*EXERCISE*
Pictures stay out of the output. Return exactly the lines below from the one with "yellow spray bottle: 5 -> 6" down to the one with "red hat: 2 -> 3", both included, and nothing more.

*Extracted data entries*

+ + + +

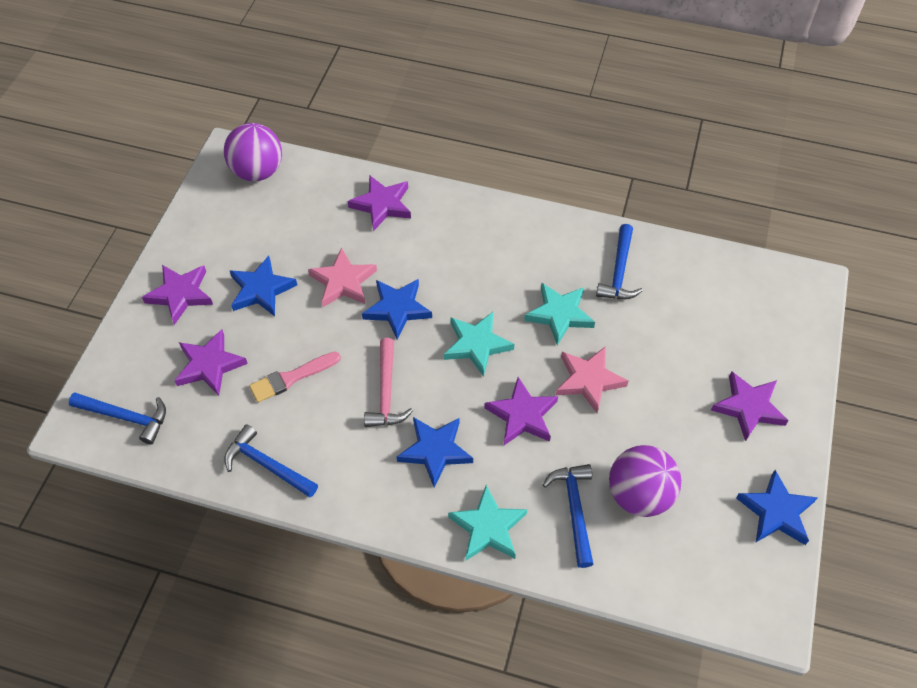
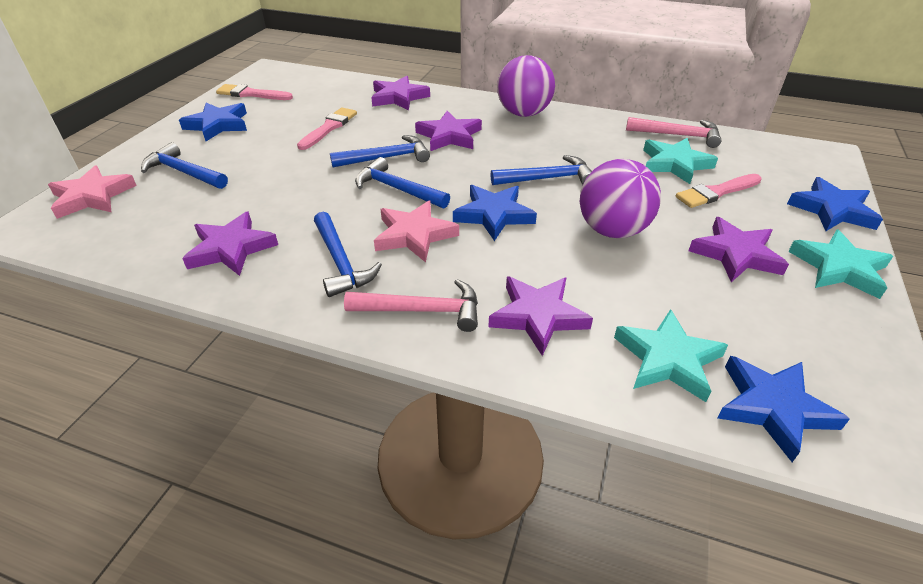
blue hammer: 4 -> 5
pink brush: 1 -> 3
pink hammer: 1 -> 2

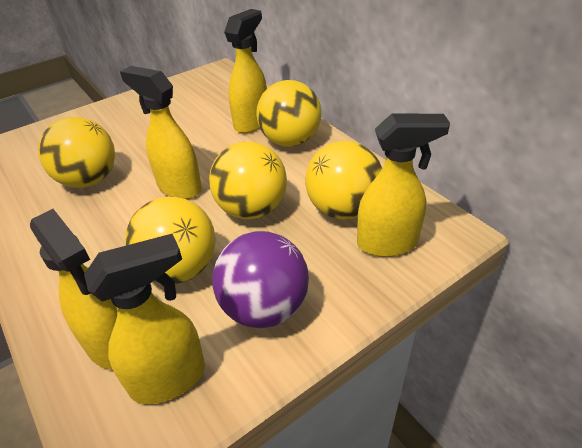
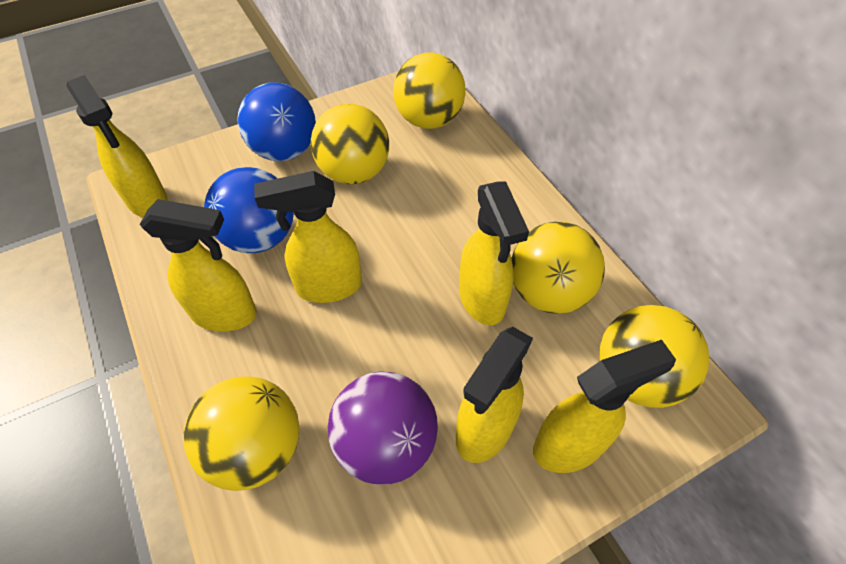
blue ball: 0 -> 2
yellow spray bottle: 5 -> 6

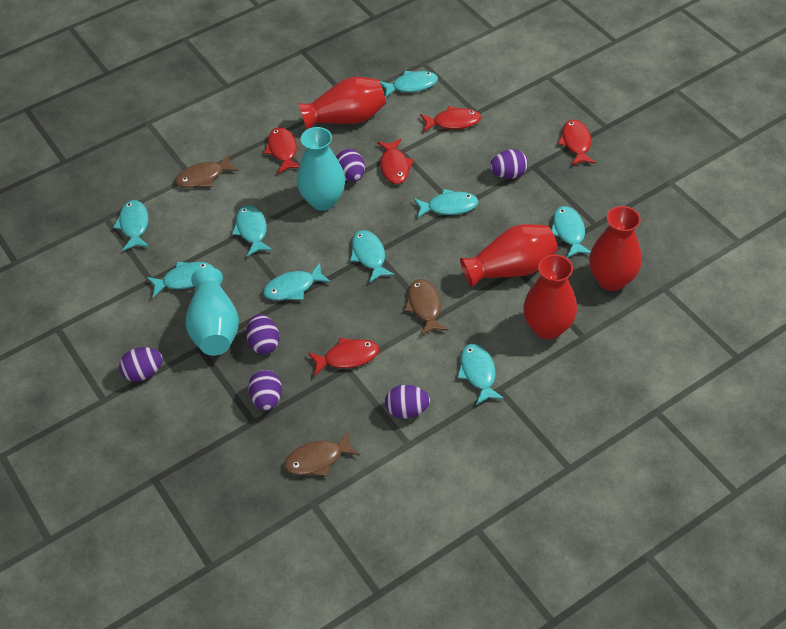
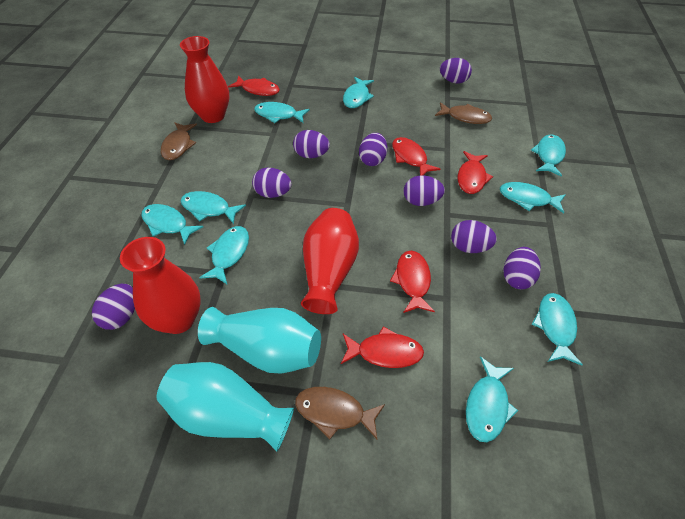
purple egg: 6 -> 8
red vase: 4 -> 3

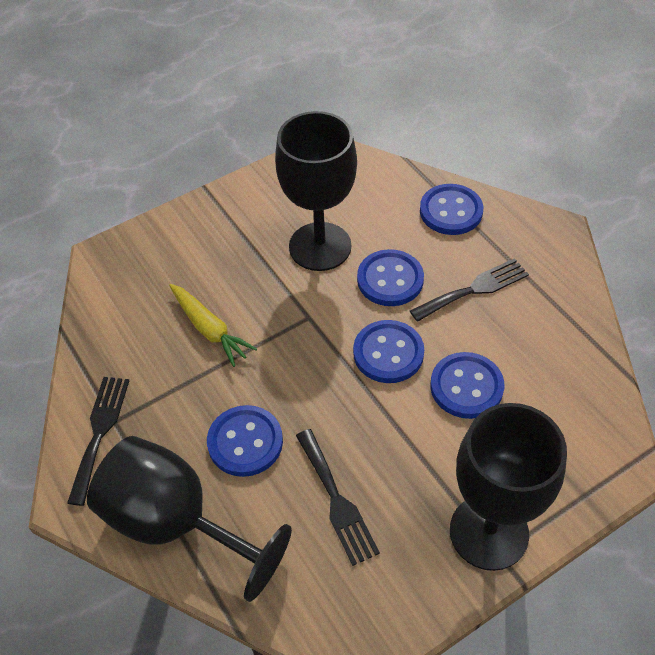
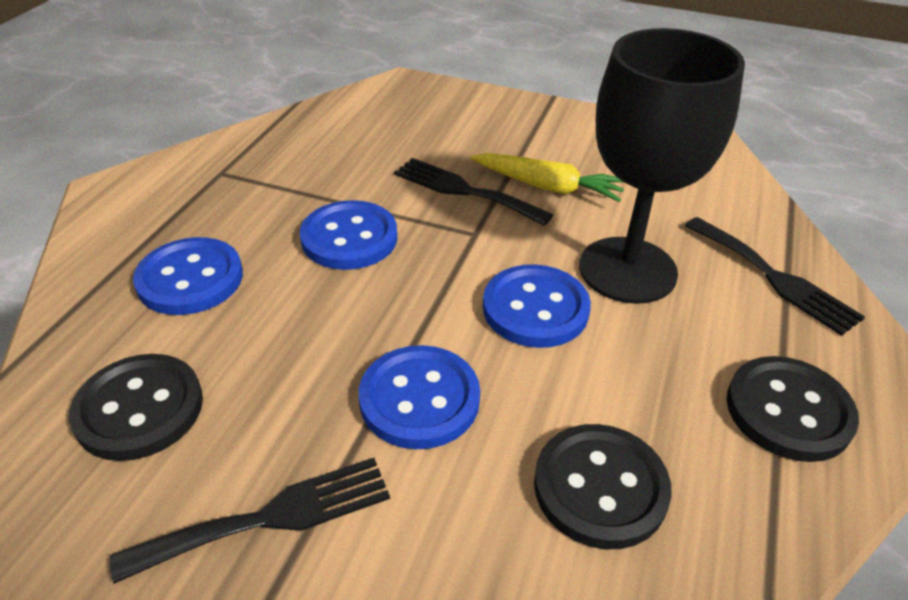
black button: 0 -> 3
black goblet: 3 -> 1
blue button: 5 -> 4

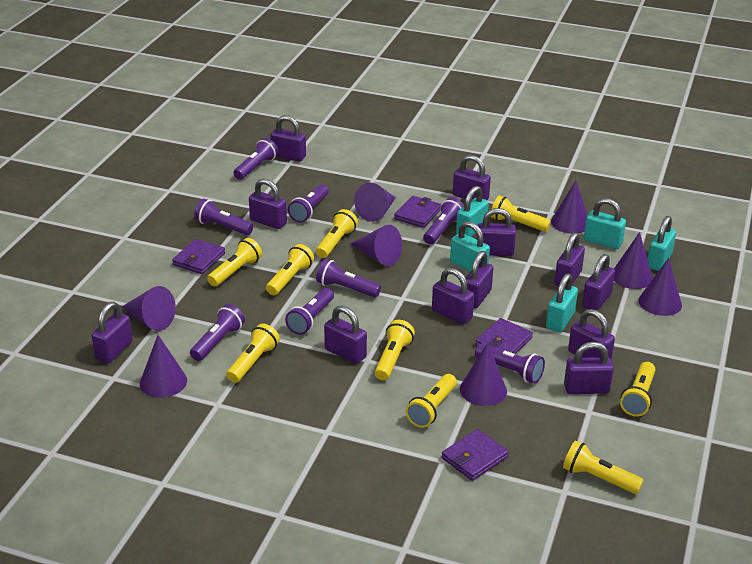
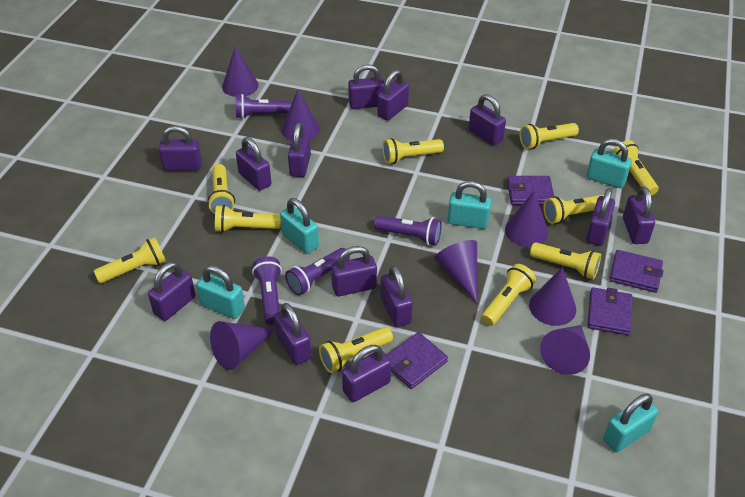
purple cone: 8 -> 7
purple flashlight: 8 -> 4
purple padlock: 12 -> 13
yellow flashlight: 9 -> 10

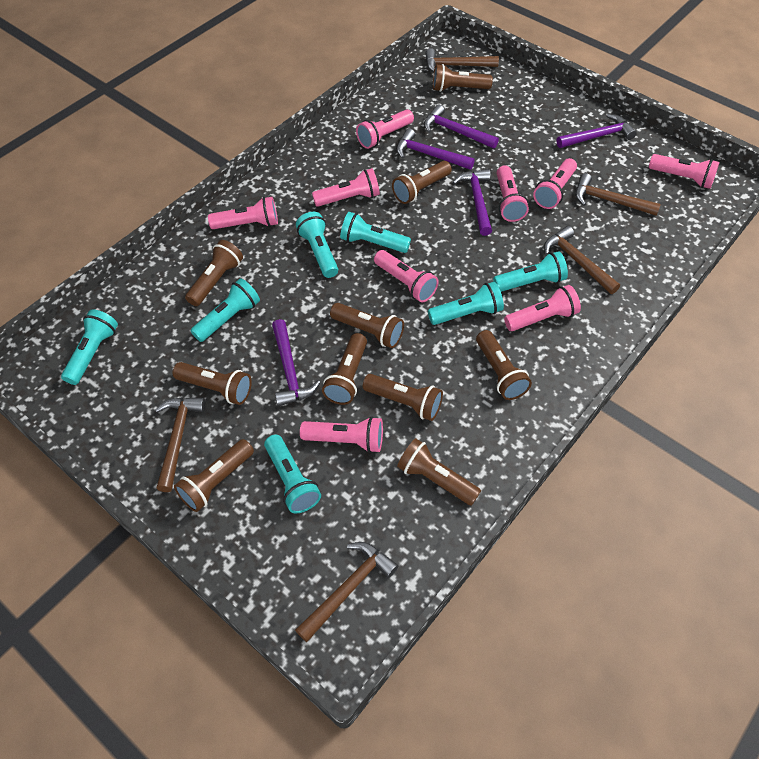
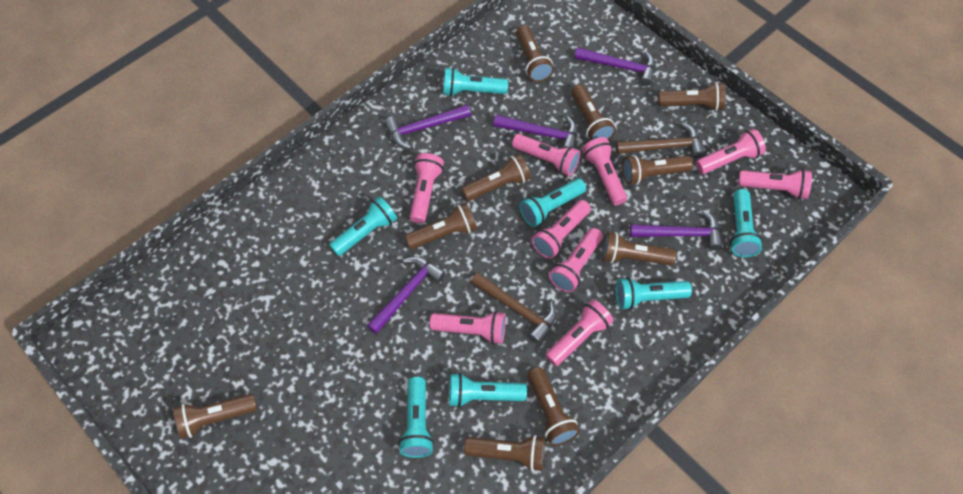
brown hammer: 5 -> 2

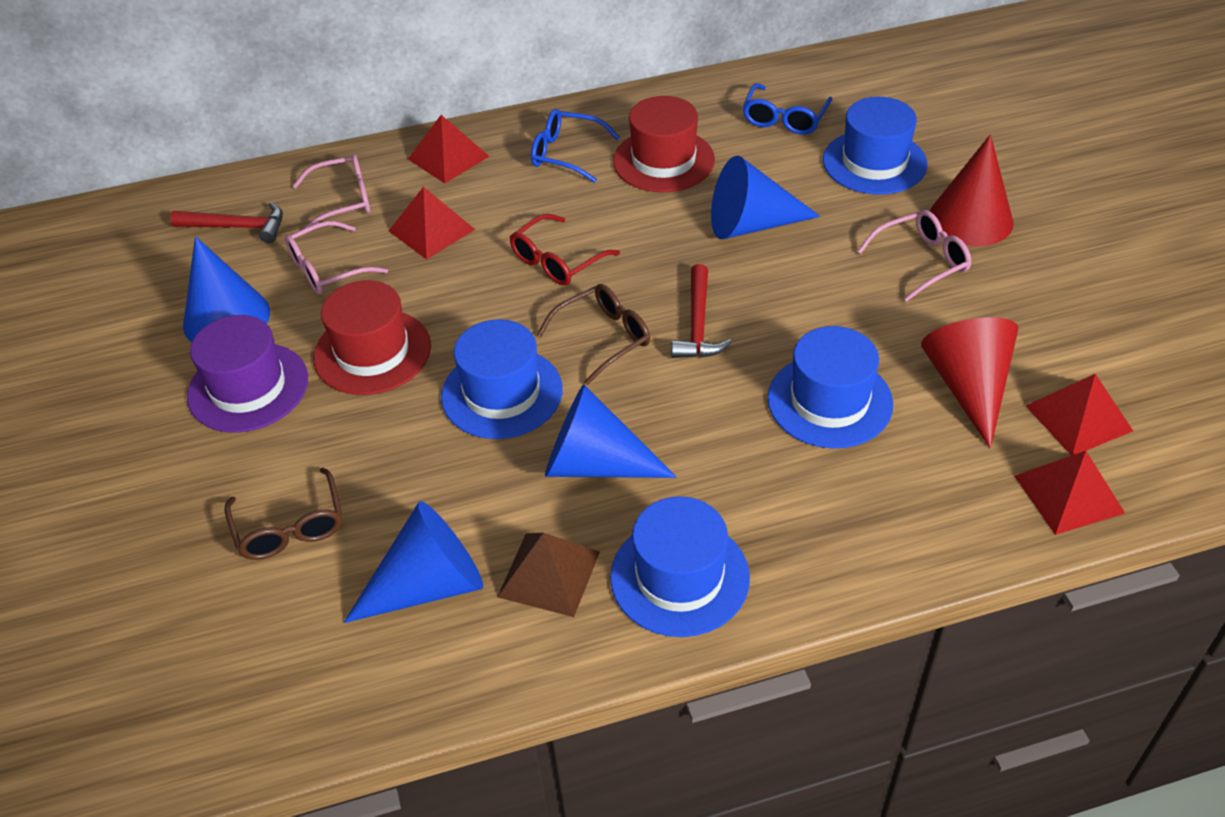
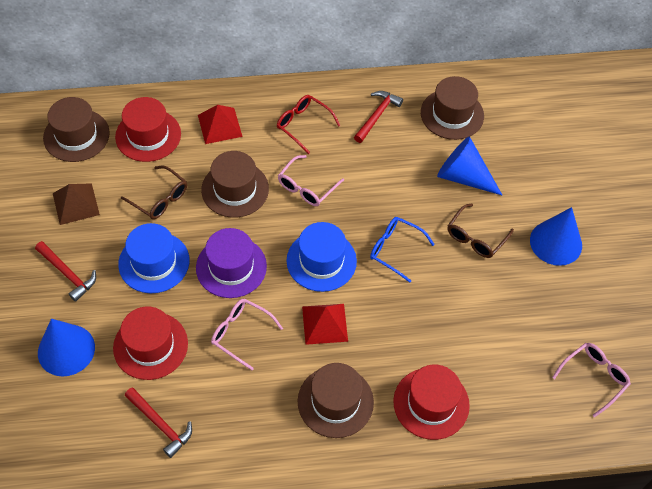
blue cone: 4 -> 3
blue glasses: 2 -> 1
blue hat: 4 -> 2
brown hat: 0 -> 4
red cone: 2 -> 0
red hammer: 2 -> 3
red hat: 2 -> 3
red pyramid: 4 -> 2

+ + + +

*RESULT*
yellow spray bottle: 5 -> 6

purple egg: 6 -> 8
red vase: 4 -> 3

black button: 0 -> 3
black goblet: 3 -> 1
blue button: 5 -> 4

purple cone: 8 -> 7
purple flashlight: 8 -> 4
purple padlock: 12 -> 13
yellow flashlight: 9 -> 10

brown hammer: 5 -> 2

blue cone: 4 -> 3
blue glasses: 2 -> 1
blue hat: 4 -> 2
brown hat: 0 -> 4
red cone: 2 -> 0
red hammer: 2 -> 3
red hat: 2 -> 3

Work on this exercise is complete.